Task directions
Print the whole listing exactly as it appears, but skip the pictures.

Supplied material
Segment Open
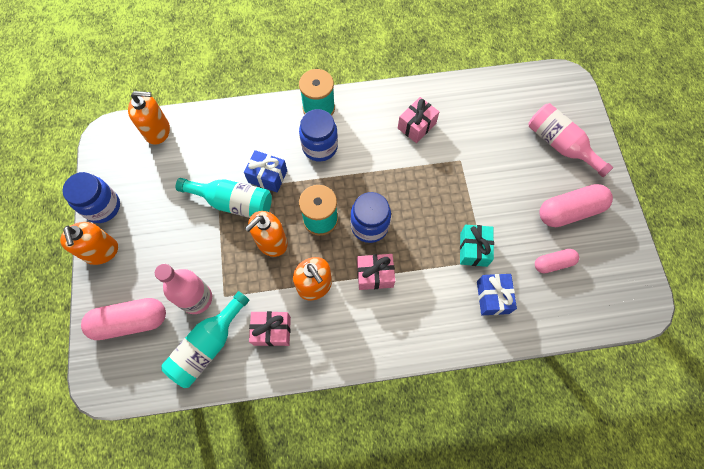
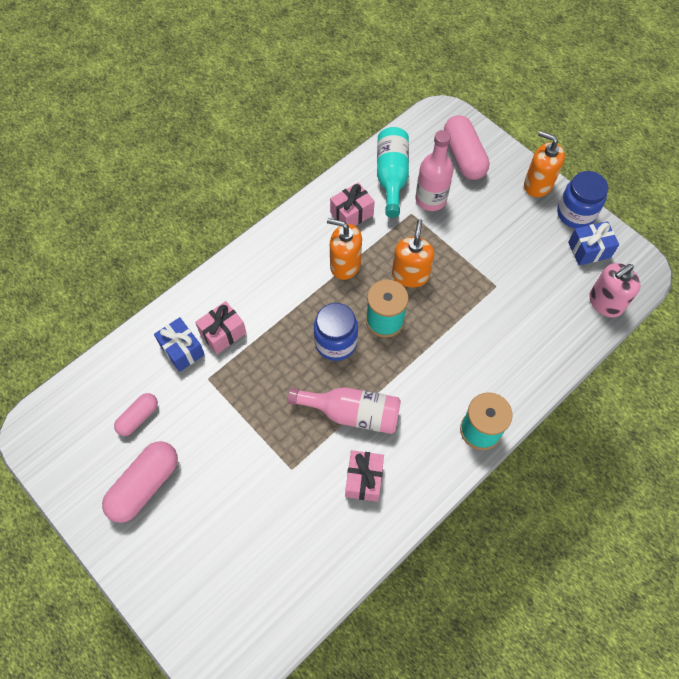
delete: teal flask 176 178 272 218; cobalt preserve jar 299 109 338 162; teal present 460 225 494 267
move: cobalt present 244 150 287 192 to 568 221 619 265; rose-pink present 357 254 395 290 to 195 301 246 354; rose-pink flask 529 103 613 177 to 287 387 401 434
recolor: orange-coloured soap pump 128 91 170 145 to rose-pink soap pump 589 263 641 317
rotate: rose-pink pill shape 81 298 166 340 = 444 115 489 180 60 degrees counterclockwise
Segment Closed
Task response
delete: teal flask 176 178 272 218; cobalt preserve jar 299 109 338 162; teal present 460 225 494 267
move: cobalt present 244 150 287 192 to 568 221 619 265; rose-pink present 357 254 395 290 to 195 301 246 354; rose-pink flask 529 103 613 177 to 287 387 401 434
recolor: orange-coloured soap pump 128 91 170 145 to rose-pink soap pump 589 263 641 317
rotate: rose-pink pill shape 81 298 166 340 = 444 115 489 180 60 degrees counterclockwise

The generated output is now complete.